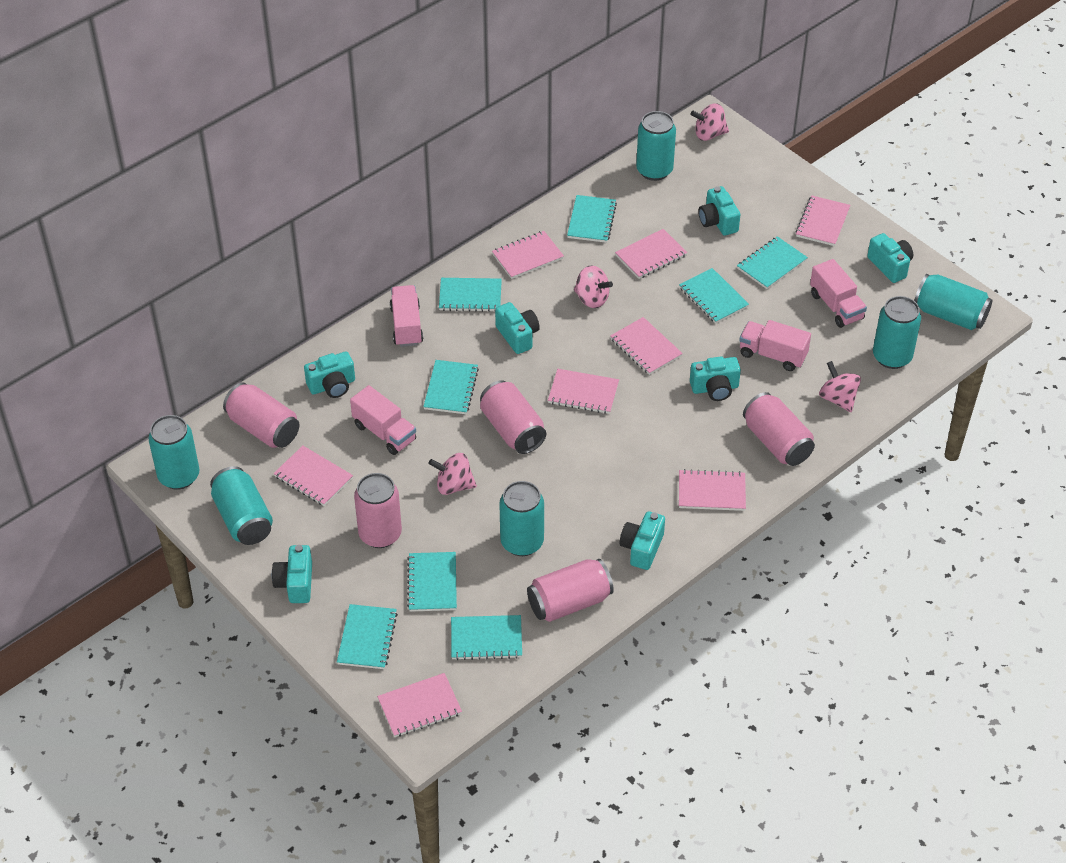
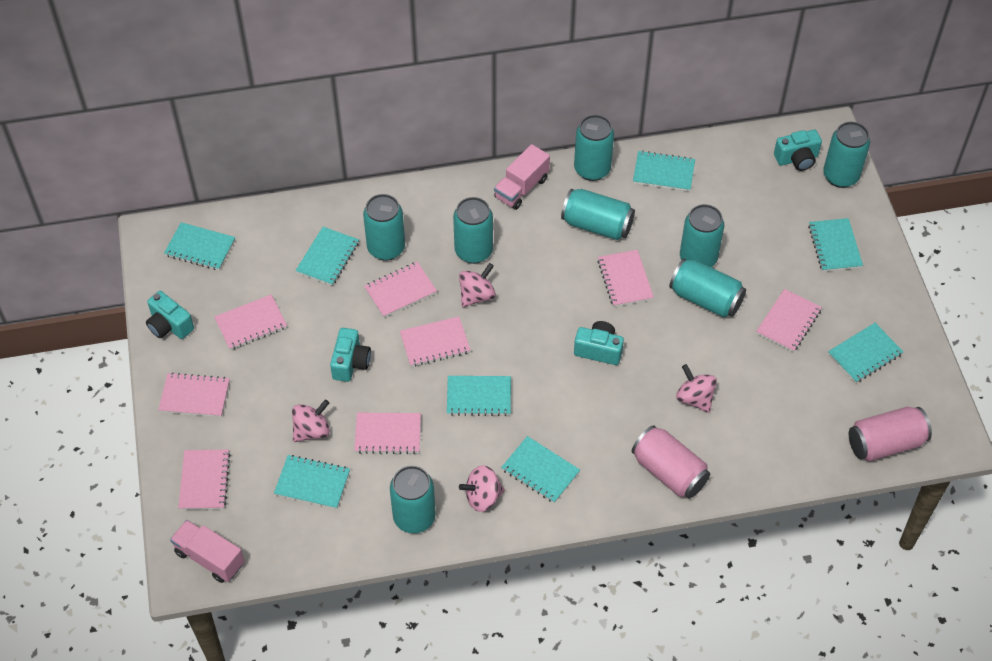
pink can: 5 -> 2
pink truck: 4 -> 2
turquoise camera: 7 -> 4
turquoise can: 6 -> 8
____________
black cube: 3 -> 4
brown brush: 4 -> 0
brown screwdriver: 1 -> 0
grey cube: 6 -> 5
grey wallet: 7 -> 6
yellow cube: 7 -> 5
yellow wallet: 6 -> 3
____________
#### Exercise:
If a line in the entries contains "cube", copy it.

#### Solution for this exercise:
black cube: 3 -> 4
grey cube: 6 -> 5
yellow cube: 7 -> 5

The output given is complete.